-------- THE INPUT

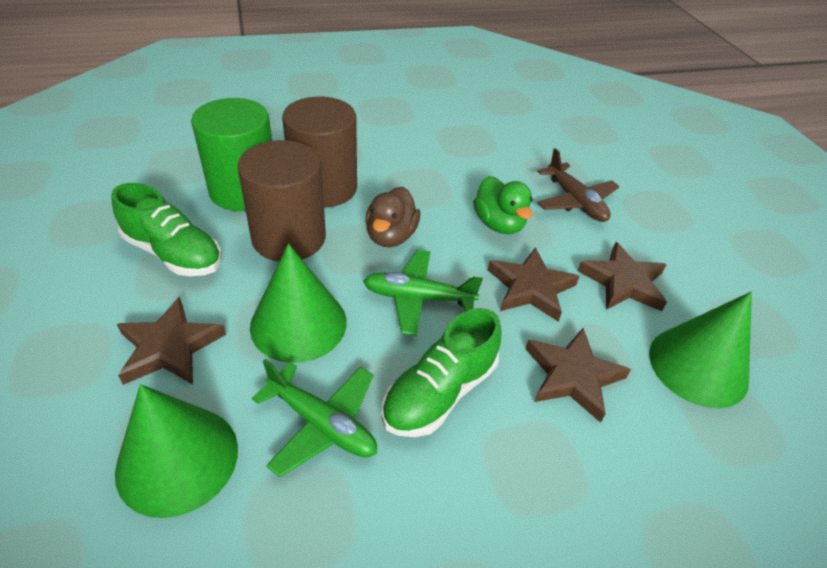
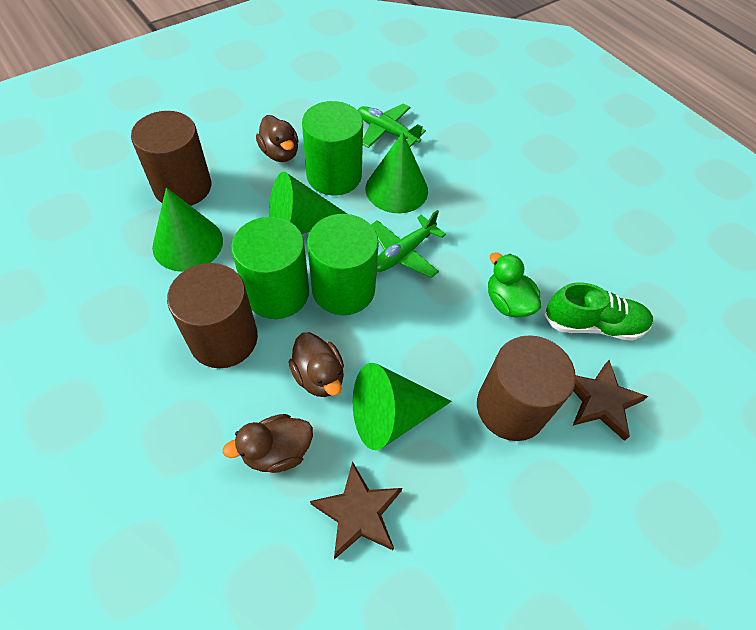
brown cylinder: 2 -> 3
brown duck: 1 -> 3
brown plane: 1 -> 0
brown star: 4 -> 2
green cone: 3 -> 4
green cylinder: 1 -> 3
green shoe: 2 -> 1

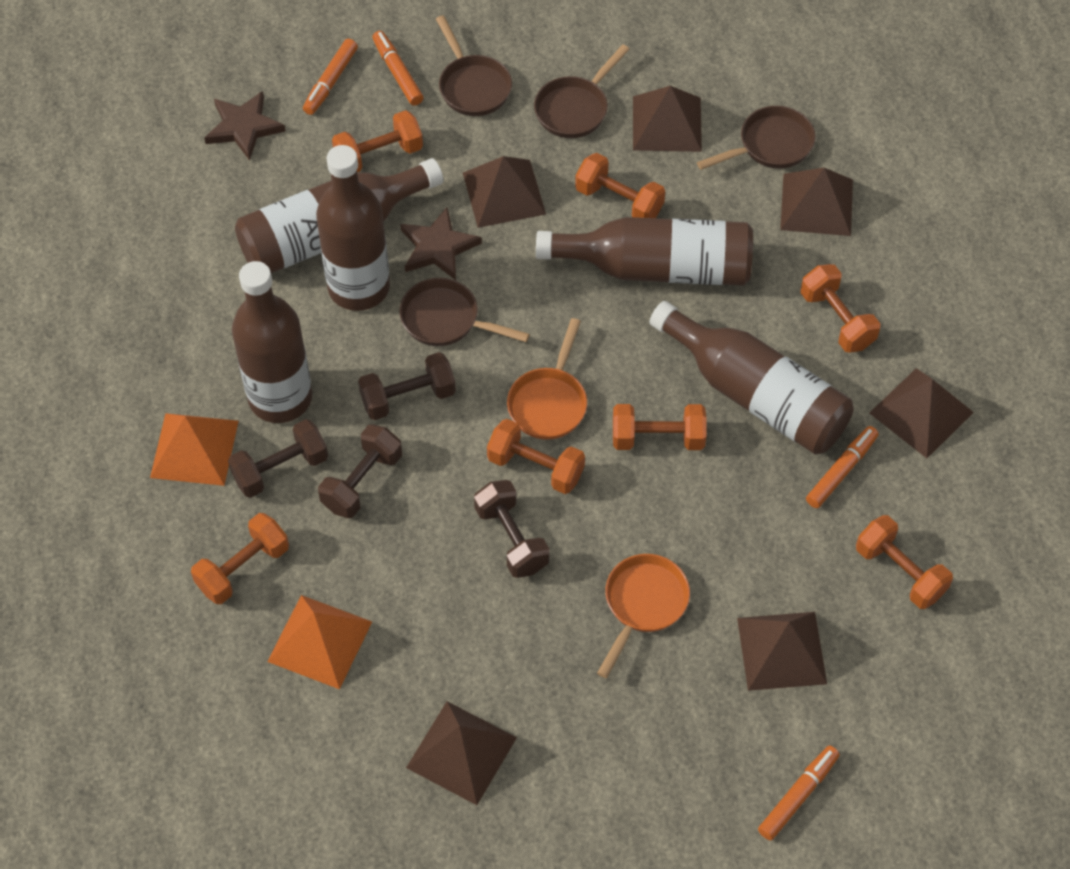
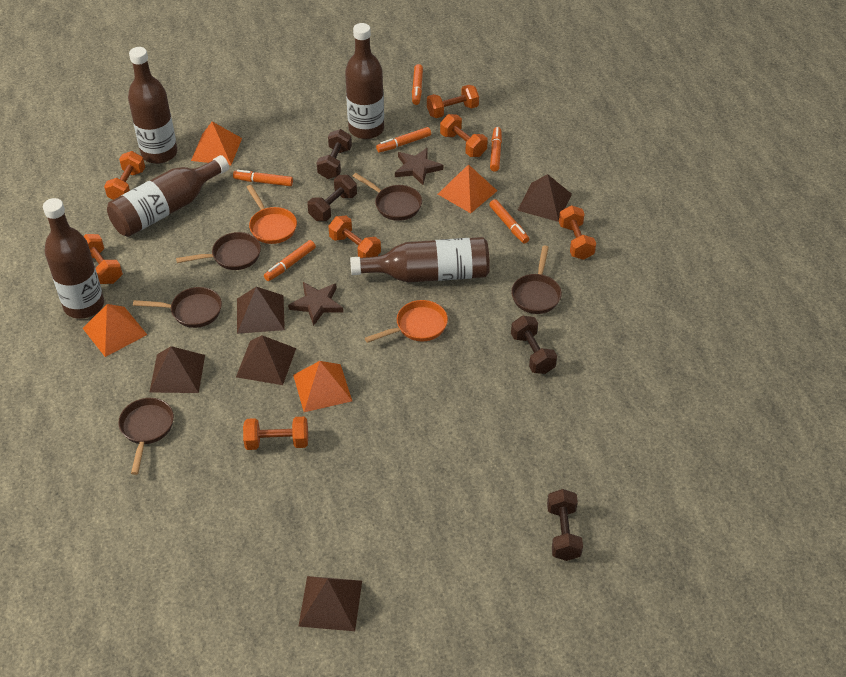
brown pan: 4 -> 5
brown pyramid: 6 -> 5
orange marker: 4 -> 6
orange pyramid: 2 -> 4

----------------

■ **WHAT IS EXPECTED**
Leave every picture out. Retype the remaining data exactly.

■ **EXERCISE RESPONSE**
brown cylinder: 2 -> 3
brown duck: 1 -> 3
brown plane: 1 -> 0
brown star: 4 -> 2
green cone: 3 -> 4
green cylinder: 1 -> 3
green shoe: 2 -> 1

brown pan: 4 -> 5
brown pyramid: 6 -> 5
orange marker: 4 -> 6
orange pyramid: 2 -> 4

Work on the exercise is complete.